● Problem to solve
Retype exactly the lines from the one with "building: [83,29,124,116] -> [172,63,212,166]" down to the final line of the material below, both included, and nothing more.

*** Begin section ***

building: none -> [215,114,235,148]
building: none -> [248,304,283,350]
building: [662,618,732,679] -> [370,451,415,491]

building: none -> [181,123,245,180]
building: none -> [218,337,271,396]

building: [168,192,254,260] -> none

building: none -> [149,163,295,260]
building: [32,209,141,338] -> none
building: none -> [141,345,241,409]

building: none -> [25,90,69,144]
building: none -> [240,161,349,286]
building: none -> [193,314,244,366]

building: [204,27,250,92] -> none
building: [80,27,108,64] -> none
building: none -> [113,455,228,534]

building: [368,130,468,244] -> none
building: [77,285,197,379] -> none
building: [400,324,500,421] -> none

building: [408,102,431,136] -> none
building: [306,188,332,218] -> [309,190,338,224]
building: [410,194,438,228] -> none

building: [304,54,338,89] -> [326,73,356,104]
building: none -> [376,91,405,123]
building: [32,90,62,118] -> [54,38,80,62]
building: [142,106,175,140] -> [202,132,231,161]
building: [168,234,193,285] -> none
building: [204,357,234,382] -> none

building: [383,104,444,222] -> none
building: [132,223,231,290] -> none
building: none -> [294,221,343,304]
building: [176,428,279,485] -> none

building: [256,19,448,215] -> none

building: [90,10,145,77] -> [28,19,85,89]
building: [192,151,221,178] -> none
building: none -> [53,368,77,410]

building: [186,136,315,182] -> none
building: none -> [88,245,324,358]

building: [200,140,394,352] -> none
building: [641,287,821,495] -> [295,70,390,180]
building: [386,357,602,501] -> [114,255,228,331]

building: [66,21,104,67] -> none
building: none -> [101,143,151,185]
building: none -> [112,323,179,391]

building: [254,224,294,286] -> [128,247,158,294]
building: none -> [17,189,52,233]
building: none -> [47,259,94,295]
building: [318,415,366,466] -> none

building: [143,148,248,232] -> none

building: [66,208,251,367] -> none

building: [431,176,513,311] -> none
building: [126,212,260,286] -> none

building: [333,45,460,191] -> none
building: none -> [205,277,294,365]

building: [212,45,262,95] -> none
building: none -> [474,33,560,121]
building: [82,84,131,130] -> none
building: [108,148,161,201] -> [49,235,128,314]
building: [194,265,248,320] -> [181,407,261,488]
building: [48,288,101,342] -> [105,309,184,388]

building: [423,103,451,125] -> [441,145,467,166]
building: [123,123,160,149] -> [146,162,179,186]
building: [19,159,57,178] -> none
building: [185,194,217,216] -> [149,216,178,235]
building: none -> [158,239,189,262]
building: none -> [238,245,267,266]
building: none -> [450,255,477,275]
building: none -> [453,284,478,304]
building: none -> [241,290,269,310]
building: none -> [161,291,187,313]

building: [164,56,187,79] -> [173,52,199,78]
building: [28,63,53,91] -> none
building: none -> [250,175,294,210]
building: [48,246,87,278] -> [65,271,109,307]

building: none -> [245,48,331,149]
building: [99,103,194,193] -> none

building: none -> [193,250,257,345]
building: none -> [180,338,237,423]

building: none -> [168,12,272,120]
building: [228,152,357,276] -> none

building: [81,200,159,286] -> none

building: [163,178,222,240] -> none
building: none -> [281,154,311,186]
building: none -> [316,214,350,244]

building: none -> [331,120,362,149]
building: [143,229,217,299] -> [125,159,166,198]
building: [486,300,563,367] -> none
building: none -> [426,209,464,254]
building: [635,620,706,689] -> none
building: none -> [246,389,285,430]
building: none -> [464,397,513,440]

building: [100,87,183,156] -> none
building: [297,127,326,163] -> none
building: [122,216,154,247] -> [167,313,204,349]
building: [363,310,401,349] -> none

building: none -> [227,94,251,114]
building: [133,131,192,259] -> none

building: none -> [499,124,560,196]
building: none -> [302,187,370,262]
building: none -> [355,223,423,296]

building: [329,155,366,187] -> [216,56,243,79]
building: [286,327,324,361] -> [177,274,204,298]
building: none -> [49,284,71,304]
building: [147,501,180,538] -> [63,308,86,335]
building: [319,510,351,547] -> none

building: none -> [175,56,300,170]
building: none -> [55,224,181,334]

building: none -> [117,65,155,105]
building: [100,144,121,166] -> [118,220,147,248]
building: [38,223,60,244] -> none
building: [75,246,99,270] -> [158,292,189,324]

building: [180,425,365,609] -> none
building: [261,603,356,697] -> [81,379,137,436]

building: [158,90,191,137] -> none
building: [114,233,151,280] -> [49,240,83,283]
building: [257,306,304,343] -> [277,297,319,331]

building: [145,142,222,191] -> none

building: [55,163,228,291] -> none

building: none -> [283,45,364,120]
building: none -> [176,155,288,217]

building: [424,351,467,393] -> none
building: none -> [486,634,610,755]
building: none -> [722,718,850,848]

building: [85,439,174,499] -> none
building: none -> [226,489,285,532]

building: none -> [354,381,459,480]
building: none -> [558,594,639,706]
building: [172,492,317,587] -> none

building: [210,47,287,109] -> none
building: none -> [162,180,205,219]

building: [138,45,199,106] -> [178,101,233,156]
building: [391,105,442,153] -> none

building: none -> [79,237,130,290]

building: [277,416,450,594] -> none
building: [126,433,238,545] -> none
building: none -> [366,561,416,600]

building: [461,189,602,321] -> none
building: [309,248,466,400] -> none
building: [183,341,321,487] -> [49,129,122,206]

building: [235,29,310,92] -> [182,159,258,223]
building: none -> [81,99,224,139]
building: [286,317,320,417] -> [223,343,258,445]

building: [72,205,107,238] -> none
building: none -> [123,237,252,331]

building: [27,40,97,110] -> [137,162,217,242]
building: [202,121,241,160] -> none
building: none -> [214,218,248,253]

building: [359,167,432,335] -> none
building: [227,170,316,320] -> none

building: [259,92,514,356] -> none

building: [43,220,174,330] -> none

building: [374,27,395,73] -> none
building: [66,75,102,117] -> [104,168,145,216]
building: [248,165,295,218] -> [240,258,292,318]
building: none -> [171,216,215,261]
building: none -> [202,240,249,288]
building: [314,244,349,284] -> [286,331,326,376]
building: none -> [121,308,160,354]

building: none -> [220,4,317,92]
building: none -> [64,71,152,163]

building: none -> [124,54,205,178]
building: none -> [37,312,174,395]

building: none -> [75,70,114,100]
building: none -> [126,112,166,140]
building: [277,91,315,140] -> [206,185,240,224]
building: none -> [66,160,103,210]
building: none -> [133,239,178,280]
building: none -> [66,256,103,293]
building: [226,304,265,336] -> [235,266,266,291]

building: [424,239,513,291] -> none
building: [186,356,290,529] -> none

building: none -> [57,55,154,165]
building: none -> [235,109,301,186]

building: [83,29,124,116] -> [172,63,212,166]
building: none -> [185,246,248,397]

*** End section ***

● Reply
building: [83,29,124,116] -> [172,63,212,166]
building: none -> [185,246,248,397]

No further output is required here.